"""

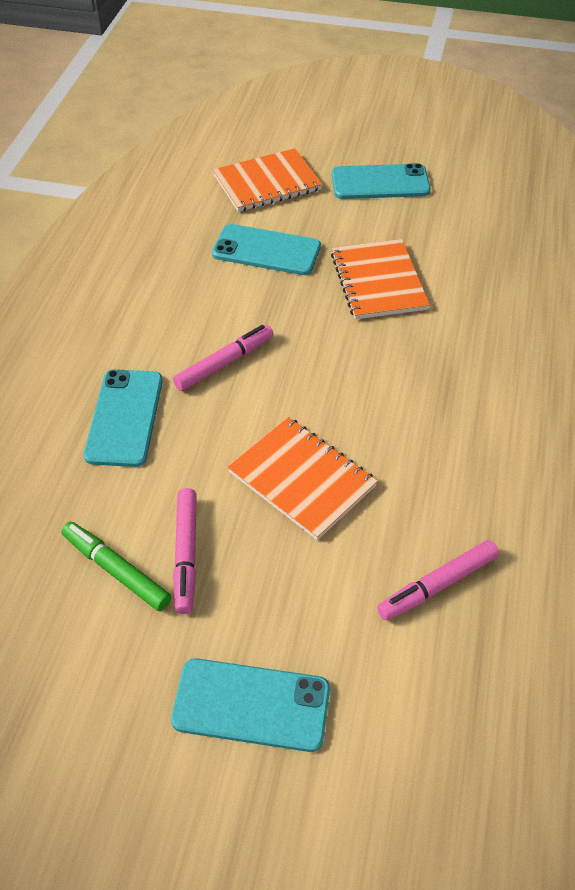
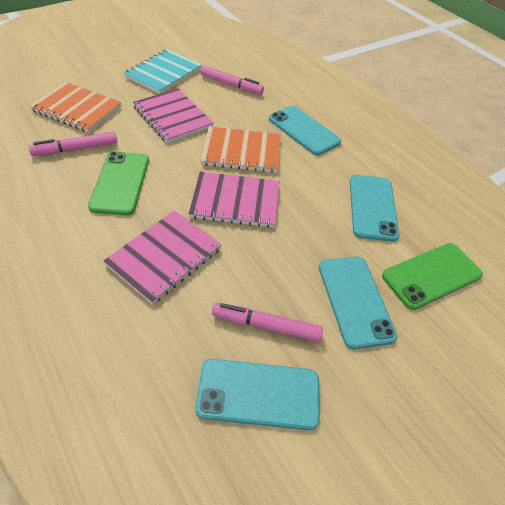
green marker: 1 -> 0
green phone: 0 -> 2
orange notebook: 3 -> 2
pink notebook: 0 -> 3
turquoise notebook: 0 -> 1

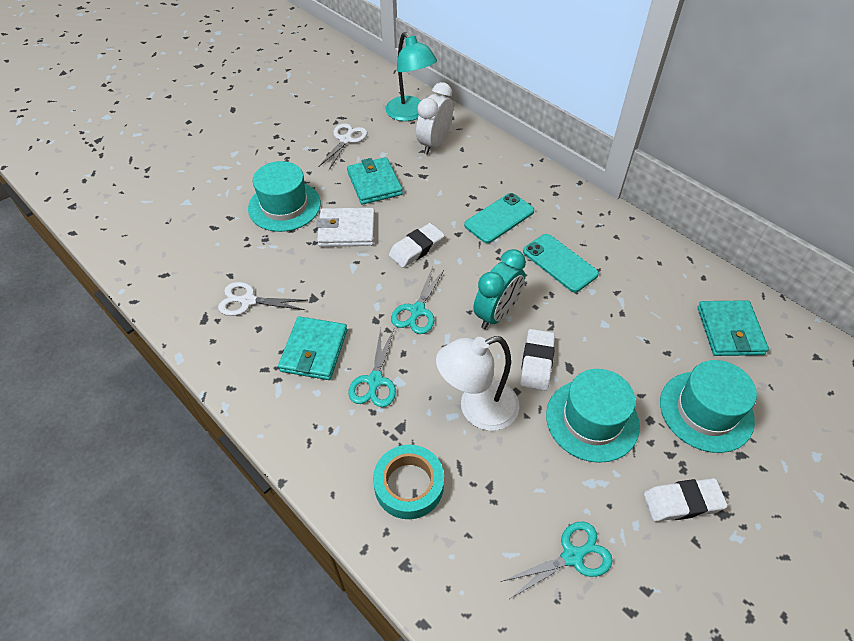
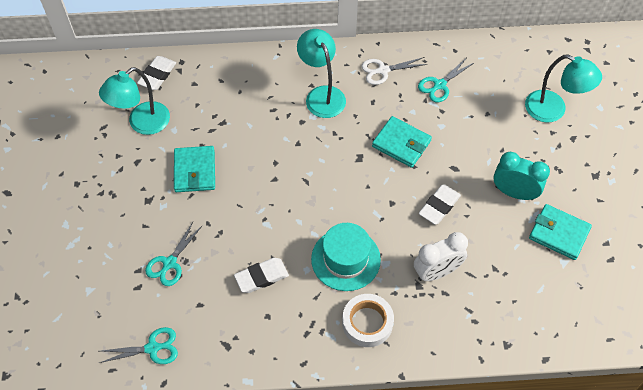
turquoise hat: 3 -> 1
turquoise lamp: 1 -> 3
turquoise phone: 2 -> 0
turquoise tape: 1 -> 0
white lamp: 1 -> 0
white scissors: 2 -> 1
white tape: 0 -> 1
white wallet: 1 -> 0

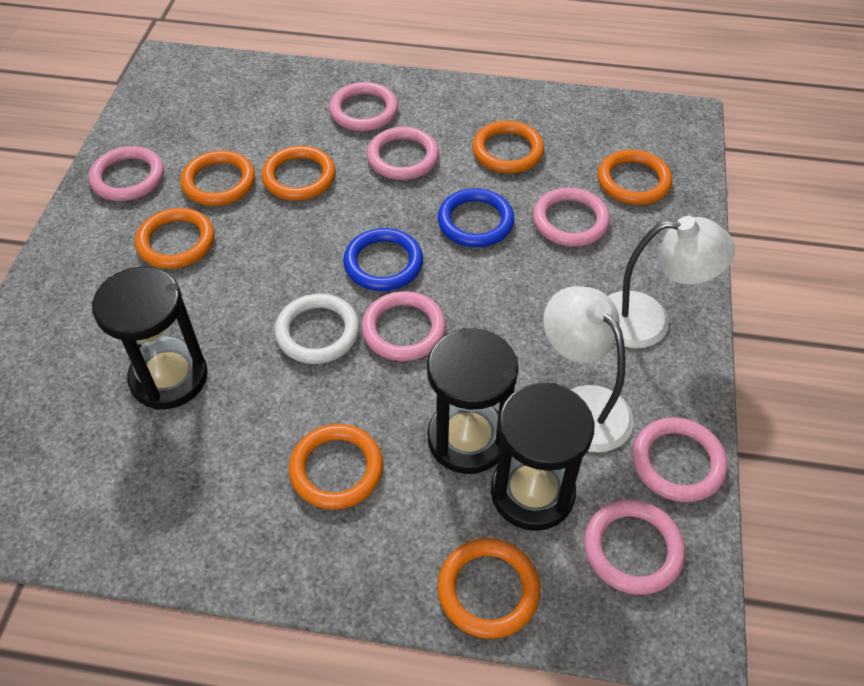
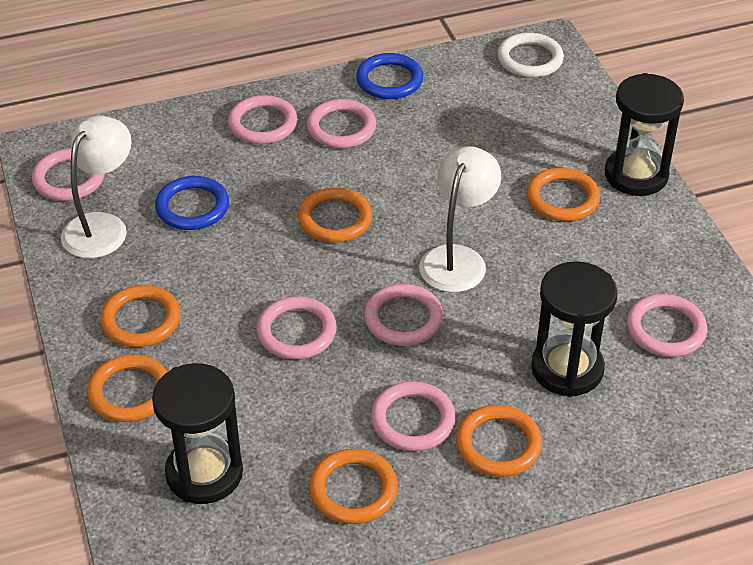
orange ring: 7 -> 6

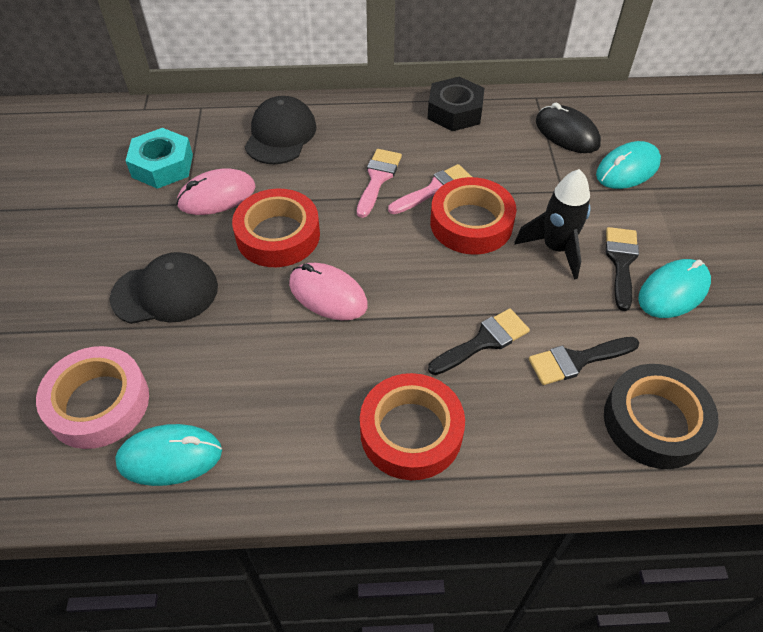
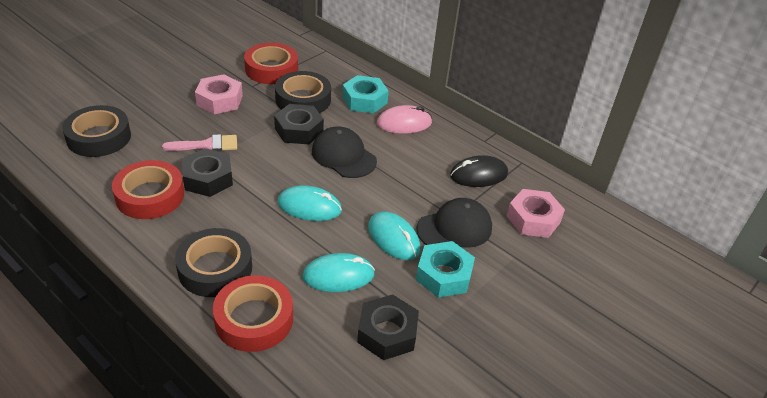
black brush: 3 -> 0
black nut: 1 -> 3
black rocket: 1 -> 0
black tape: 1 -> 3
pink brush: 2 -> 1
pink mouse: 2 -> 1
pink nut: 0 -> 2
pink tape: 1 -> 0
turquoise nut: 1 -> 2

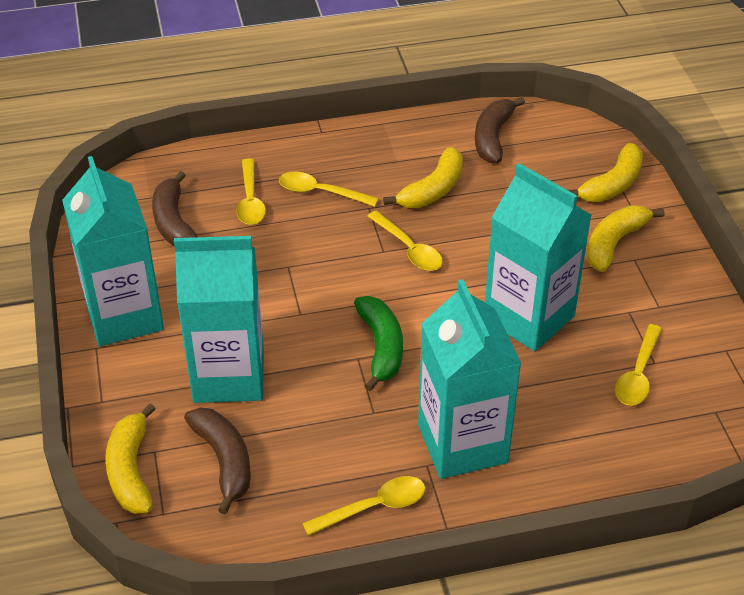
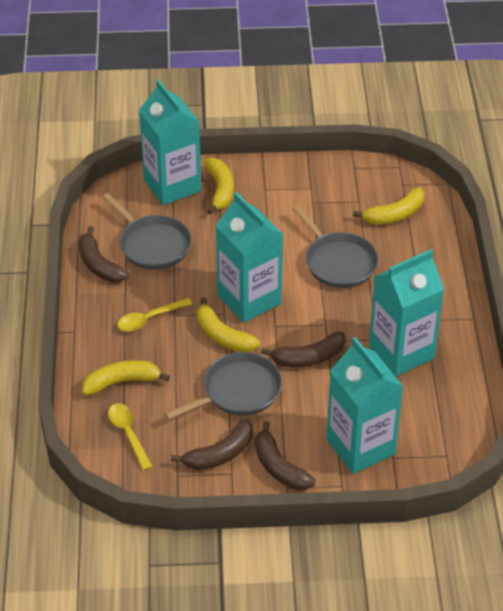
brown banana: 3 -> 4
green banana: 1 -> 0
grey pan: 0 -> 3
yellow spoon: 5 -> 2

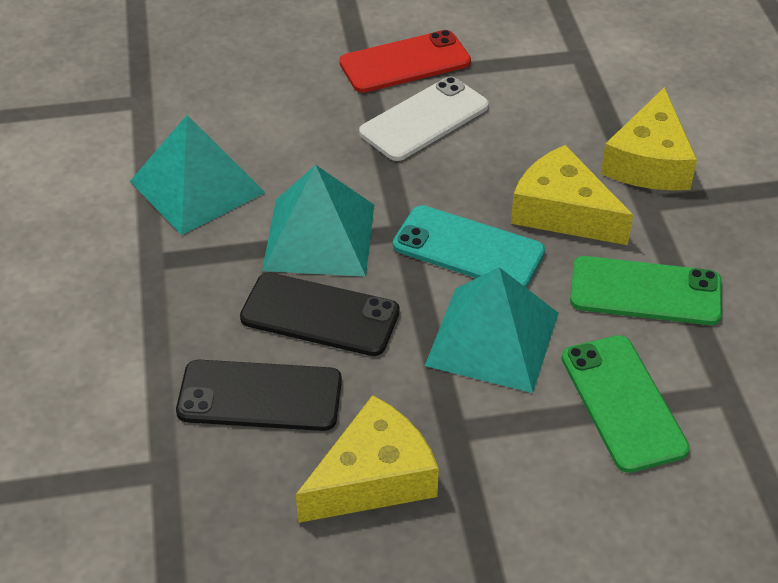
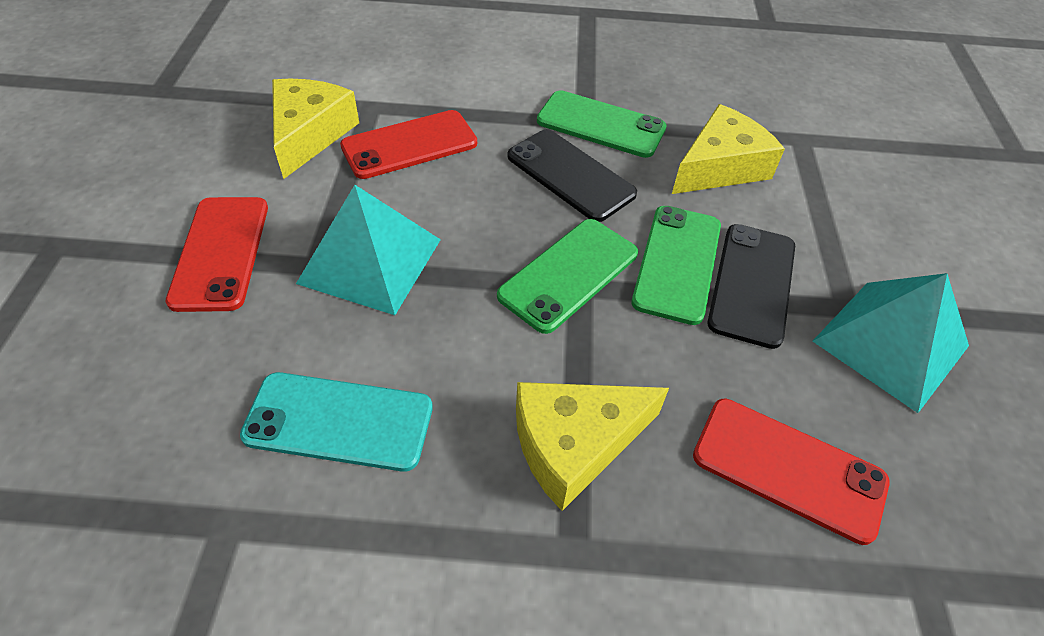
green phone: 2 -> 3
red phone: 1 -> 3
turquoise pyramid: 3 -> 2
white phone: 1 -> 0

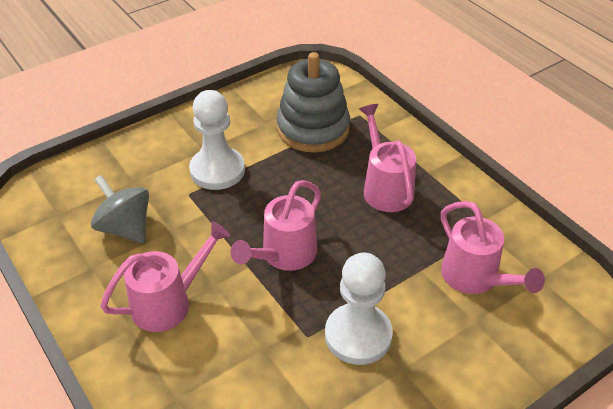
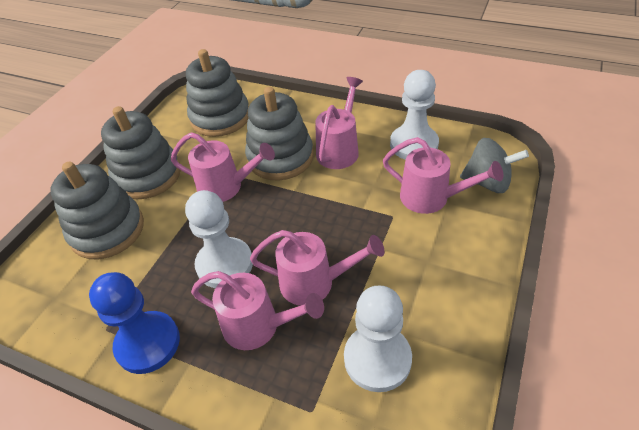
blue pawn: 0 -> 1
grey stacking toy: 1 -> 4
pink watering can: 4 -> 5
white pawn: 2 -> 3

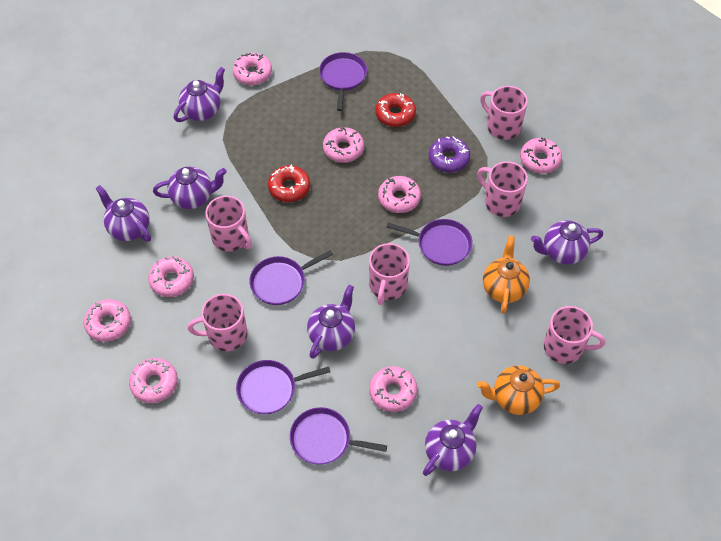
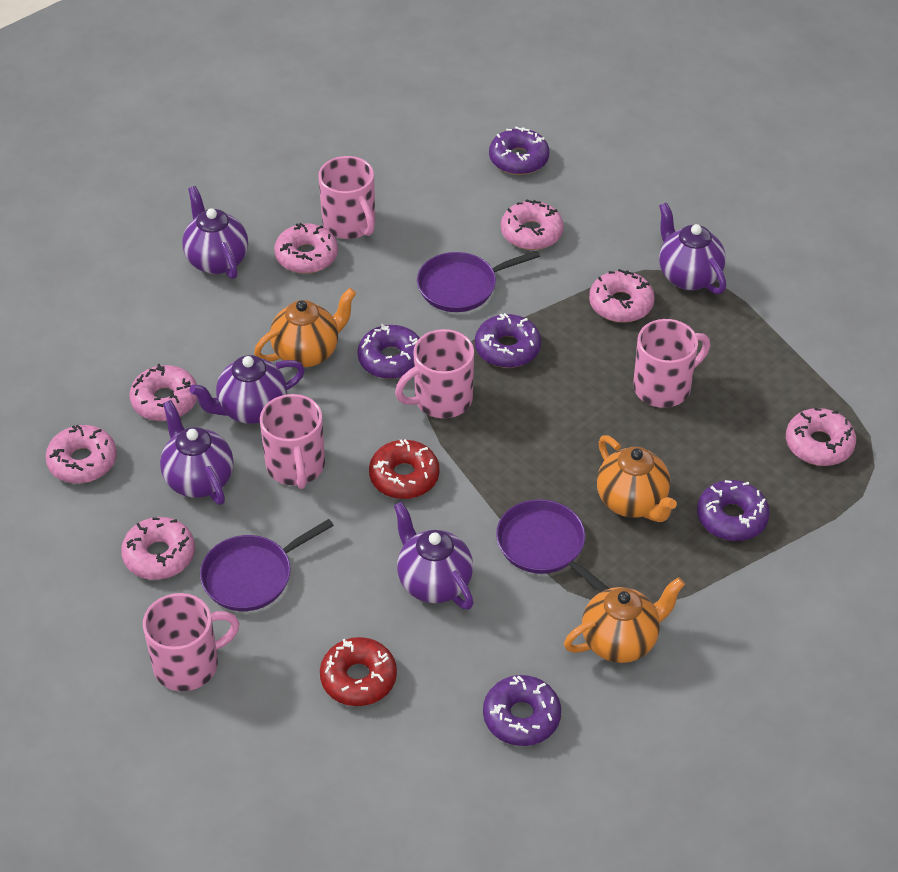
orange teapot: 2 -> 3
pink donut: 8 -> 7
pink mug: 6 -> 5
purple donut: 1 -> 5
purple pan: 5 -> 3
purple teapot: 6 -> 5

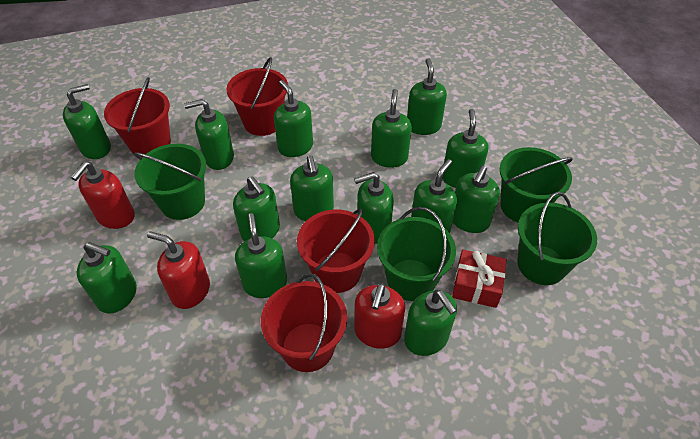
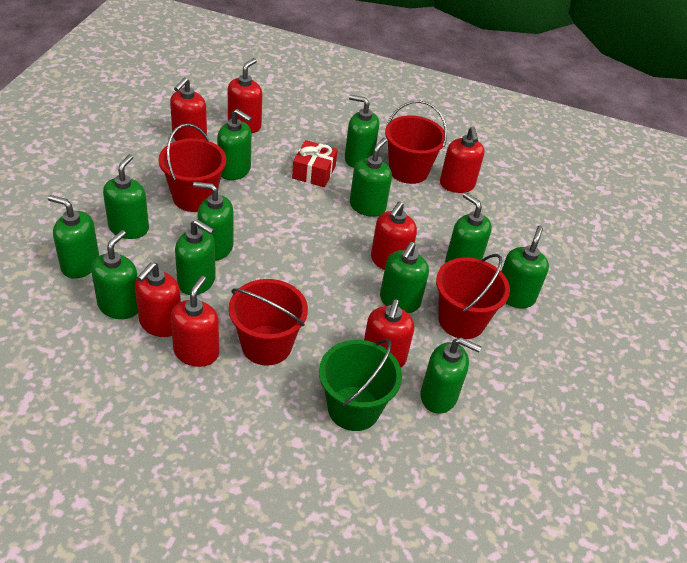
green bucket: 4 -> 1
green soap dispenser: 14 -> 12
red soap dispenser: 3 -> 7

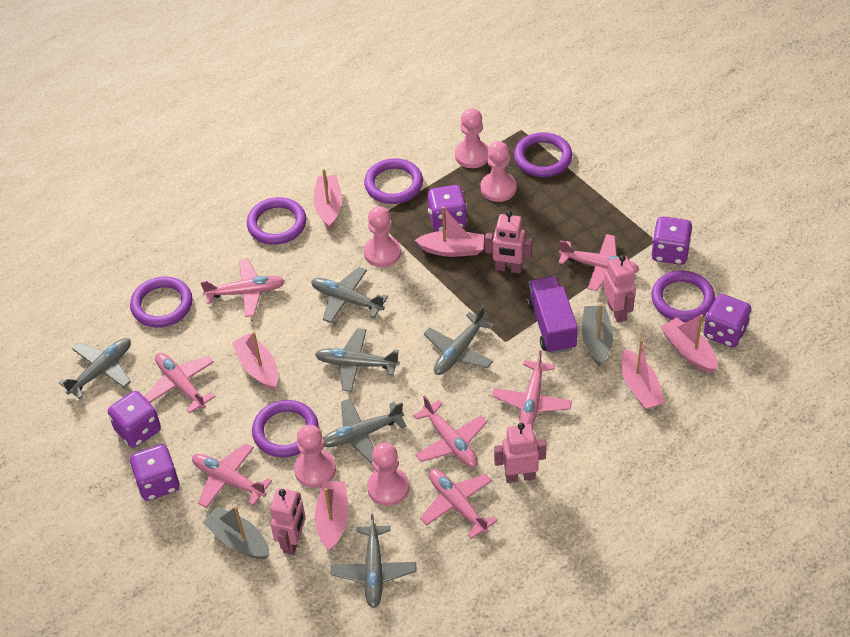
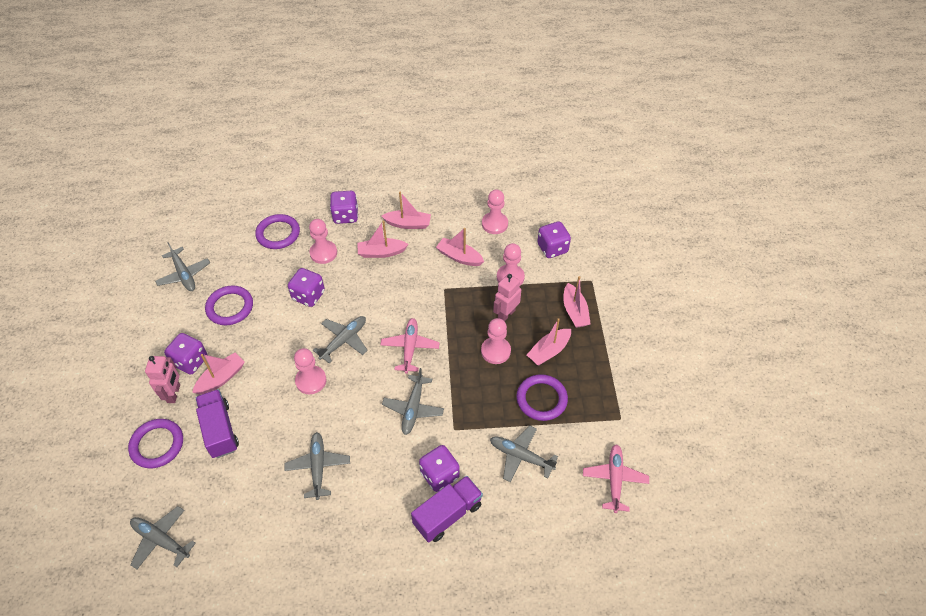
grey boat: 2 -> 0
pink plane: 7 -> 2
pink robot: 4 -> 2
purple ring: 6 -> 4
purple truck: 1 -> 2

"""

* EXERCISE GOAL *
Nothing but the lines above, starting at the line that contains "brown banana: 3 -> 4" and ending at the line that contains "orange teapot: 2 -> 3", should be given again, exactly and without the pictures.

* TASK RESULT *
brown banana: 3 -> 4
green banana: 1 -> 0
grey pan: 0 -> 3
yellow spoon: 5 -> 2

green phone: 2 -> 3
red phone: 1 -> 3
turquoise pyramid: 3 -> 2
white phone: 1 -> 0

blue pawn: 0 -> 1
grey stacking toy: 1 -> 4
pink watering can: 4 -> 5
white pawn: 2 -> 3

orange teapot: 2 -> 3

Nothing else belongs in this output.